▶ **Problem requirements**
Among the records below, find each line containing the word "none" and copy it.

[Opening Data to process section]

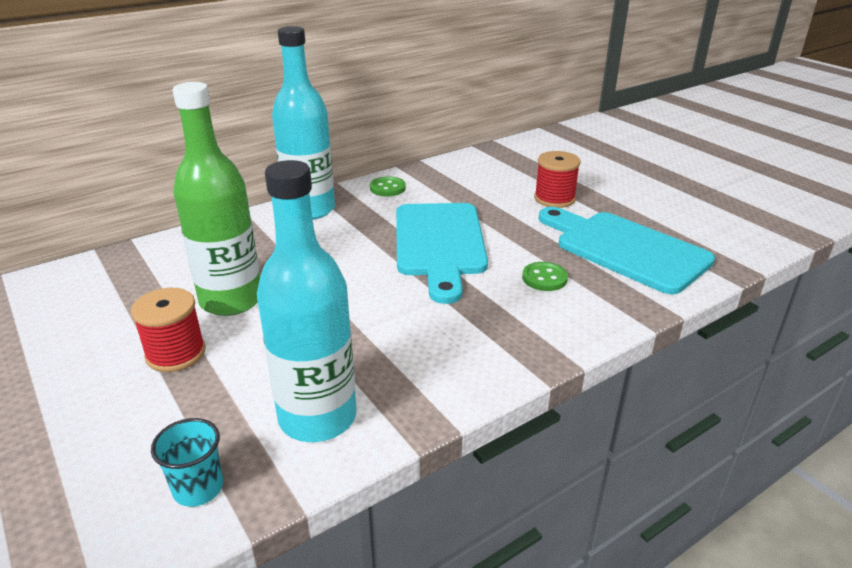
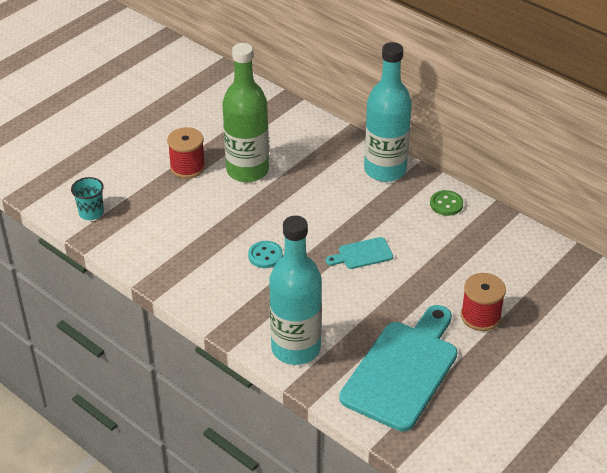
camera: 75 degrees right, 10 degrees up
(317, 417) = (149, 240): turquoise bottle -> turquoise bottle (296, 348)
(410, 310) = (265, 256): none -> turquoise button
(439, 244) = (362, 254): turquoise cutting board -> turquoise cutting board, size x0.45
(544, 278) = (334, 322): green button -> none

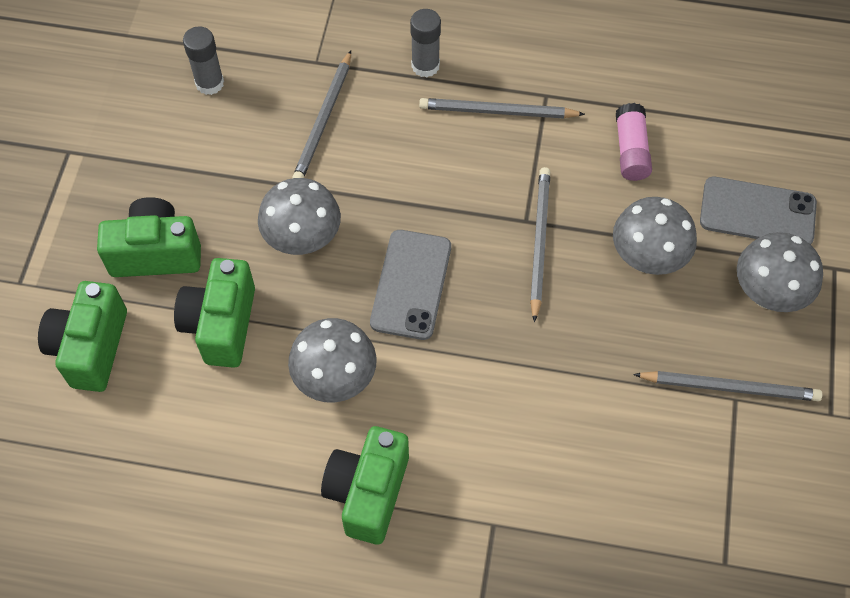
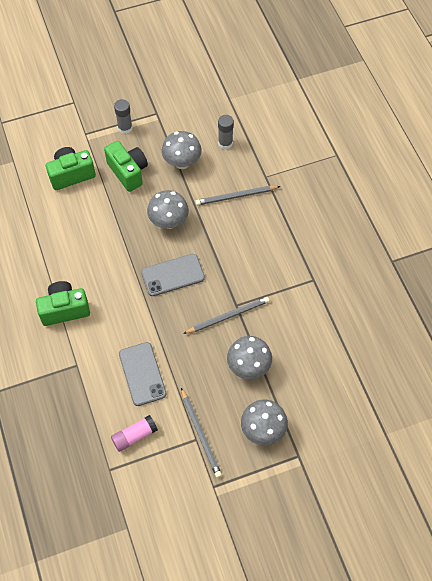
camera: 60 degrees right, 0 degrees up
(221, 324) = (109, 214): green camera -> none
(335, 379) = (109, 270): grey mushroom -> grey mushroom (182, 162)
(425, 66) = (294, 221): grey glue stick -> grey glue stick (125, 128)
(497, 112) = (289, 264): grey pencil -> none
(631, 150) = (306, 332): pink glue stick -> pink glue stick (134, 436)
(757, 212) = (308, 405): grey phone -> grey phone (142, 374)

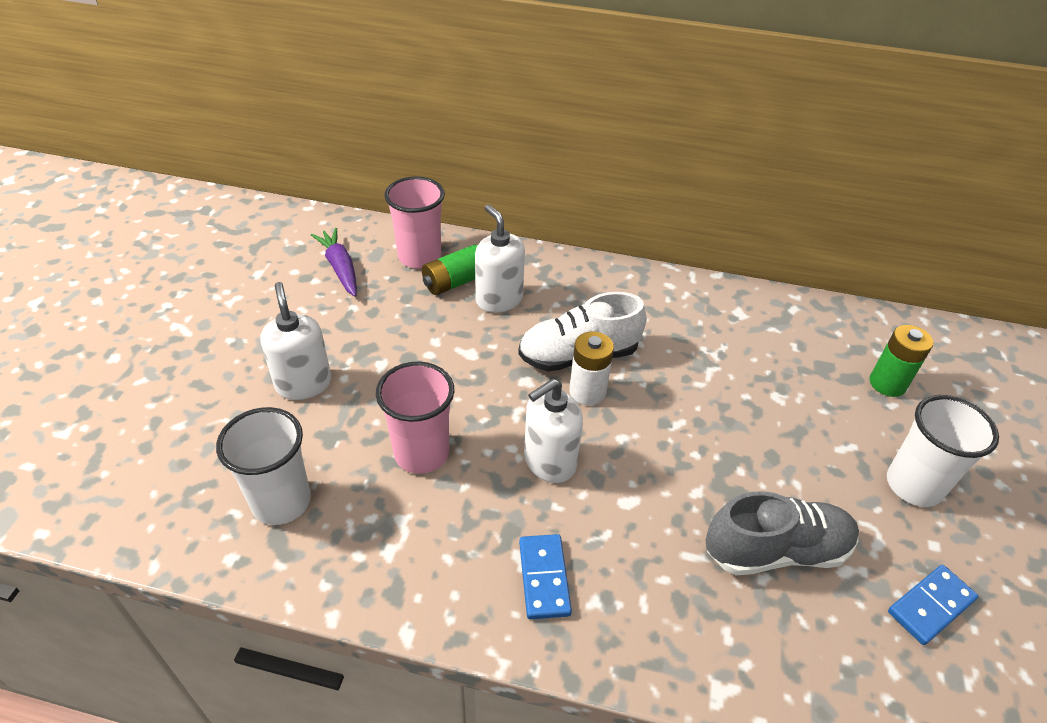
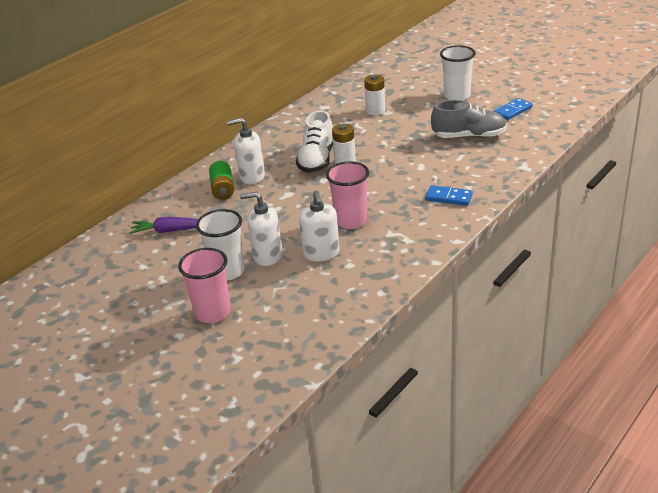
camera: 60 degrees left, 10 degrees down
(281, 502) = (353, 272): white cup -> white cup (227, 271)
(419, 257) = (186, 198): pink cup -> pink cup (212, 313)
(549, 462) = (383, 183): white soap dispenser -> white soap dispenser (321, 253)
(771, 380) = (375, 111): none -> white battery
(776, 550) = (469, 136): grey shoe -> grey shoe turned 75 degrees clockwise
(887, 383) = (399, 84): green battery -> none
(930, 606) = (513, 111): blue domino -> blue domino turned 60 degrees clockwise

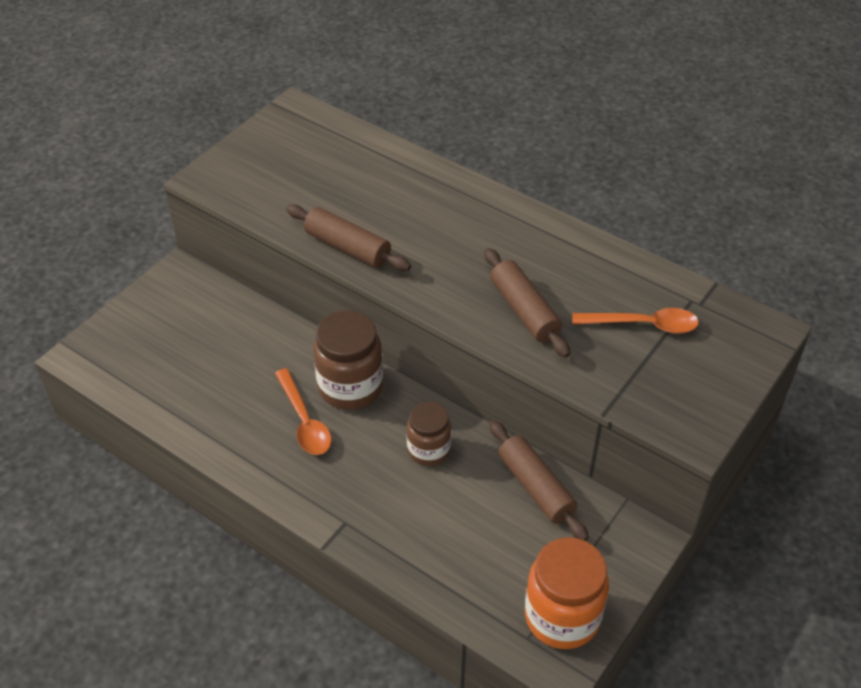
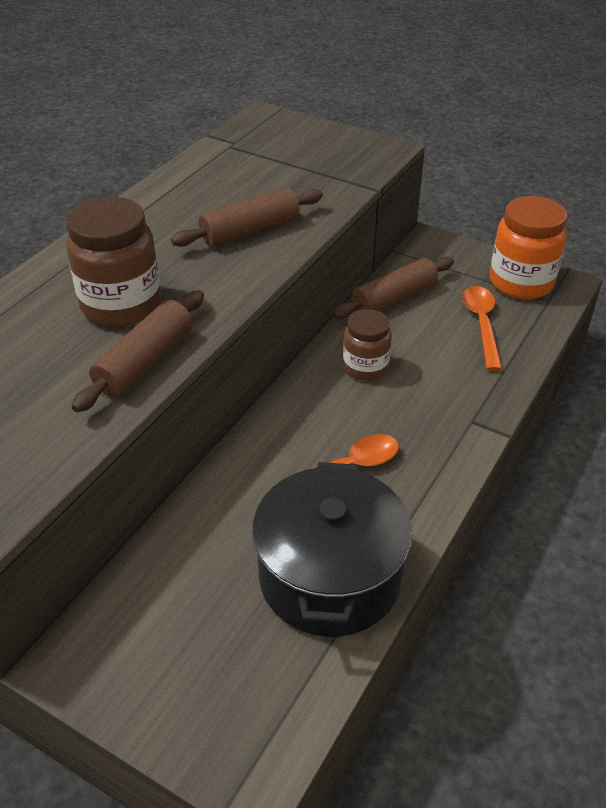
camera: 95 degrees left, 5 degrees down
(204, 403) = (330, 576): none -> black pot
(350, 387) = (286, 435): brown jar -> brown jar (121, 305)
(643, 325) = (263, 169): orange spoon -> orange spoon (482, 325)

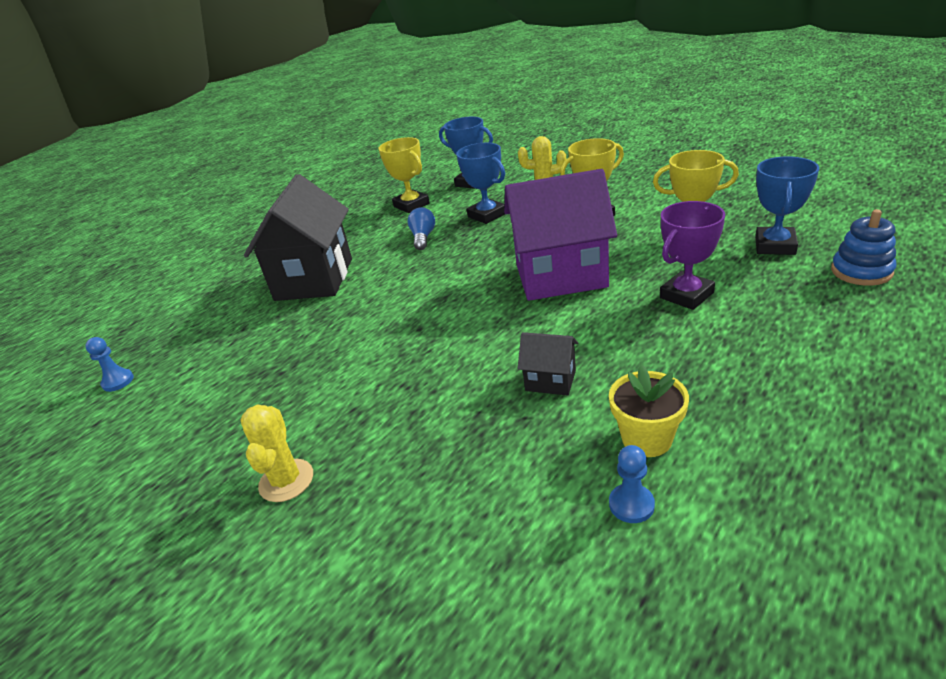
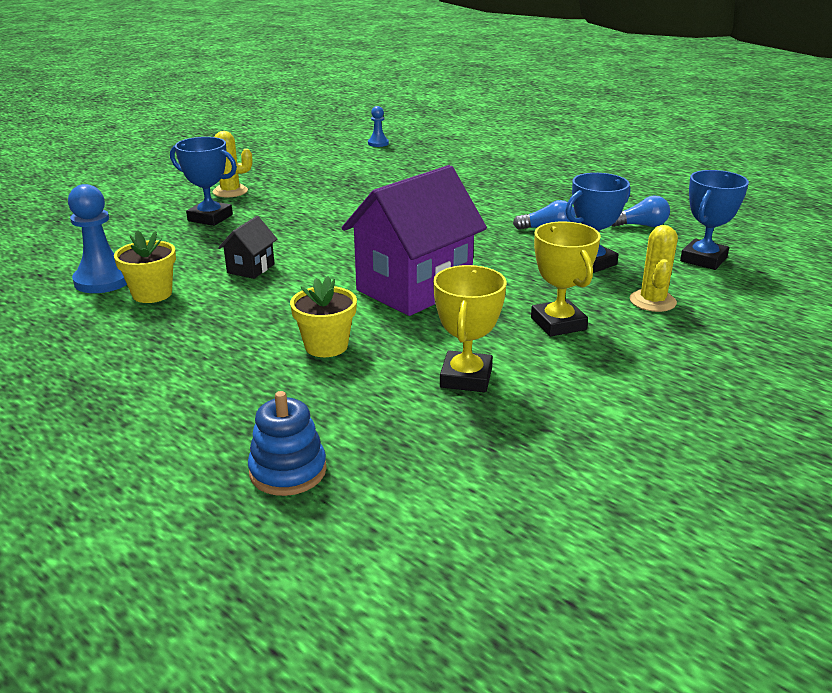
camera: 90 degrees right, 5 degrees down
(314, 279) = (485, 188): black house -> none
(411, 205) = (641, 225): yellow trophy -> blue light bulb
(561, 276) = (414, 288): purple house -> purple house turned 45 degrees clockwise
(631, 504) = (103, 280): blue pawn -> blue pawn, size x1.82
(686, 295) = (326, 346): purple trophy -> yellow flower pot
(775, 246) = (395, 428): blue trophy -> blue trophy (210, 218)

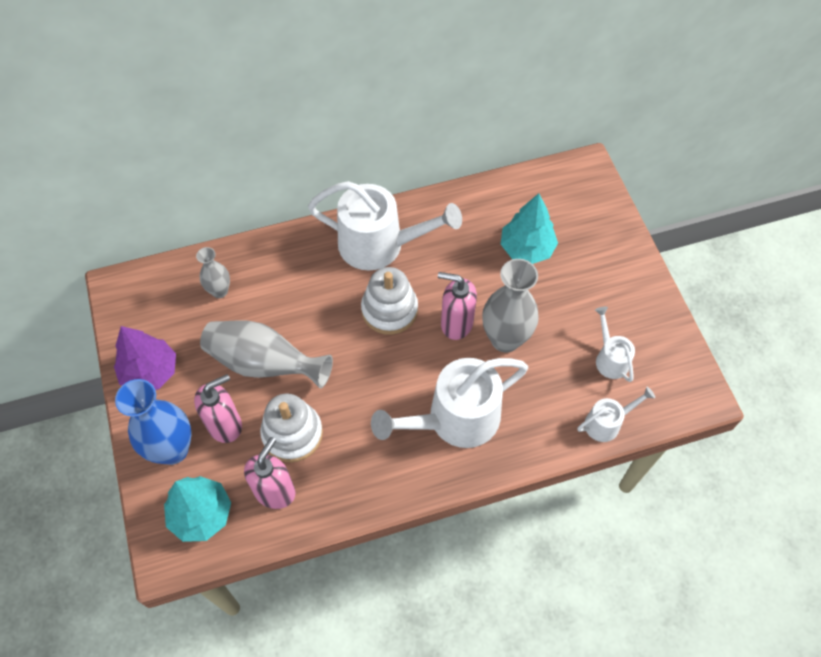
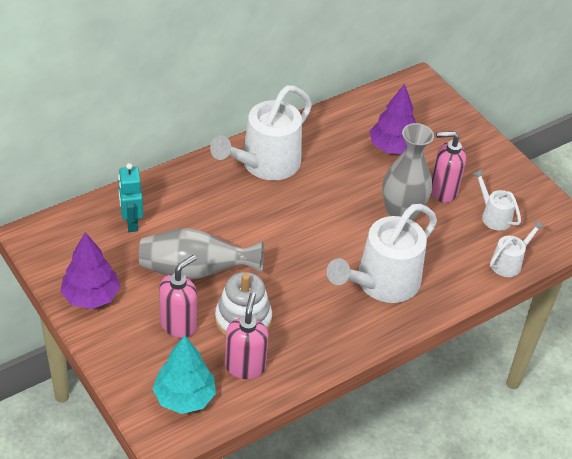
camera: 20 degrees left, 15 degrees down
(172, 449) = (137, 352): blue vase -> none
(219, 291) = (131, 222): grey vase -> turquoise robot
(380, 245) = (264, 164): white watering can -> white watering can turned 135 degrees clockwise
(389, 310) = (292, 212): white stacking toy -> none
(456, 323) = (354, 212): pink soap dispenser -> pink soap dispenser (442, 191)
(526, 248) = (392, 147): turquoise tree -> purple tree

[Closing Data to process section]

▶ **Output**
(410, 310) = (265, 256): none -> turquoise button
(544, 278) = (334, 322): green button -> none
(221, 324) = (109, 214): green camera -> none
(497, 112) = (289, 264): grey pencil -> none
(771, 380) = (375, 111): none -> white battery
(887, 383) = (399, 84): green battery -> none
(204, 403) = (330, 576): none -> black pot
(314, 279) = (485, 188): black house -> none
(172, 449) = (137, 352): blue vase -> none
(389, 310) = (292, 212): white stacking toy -> none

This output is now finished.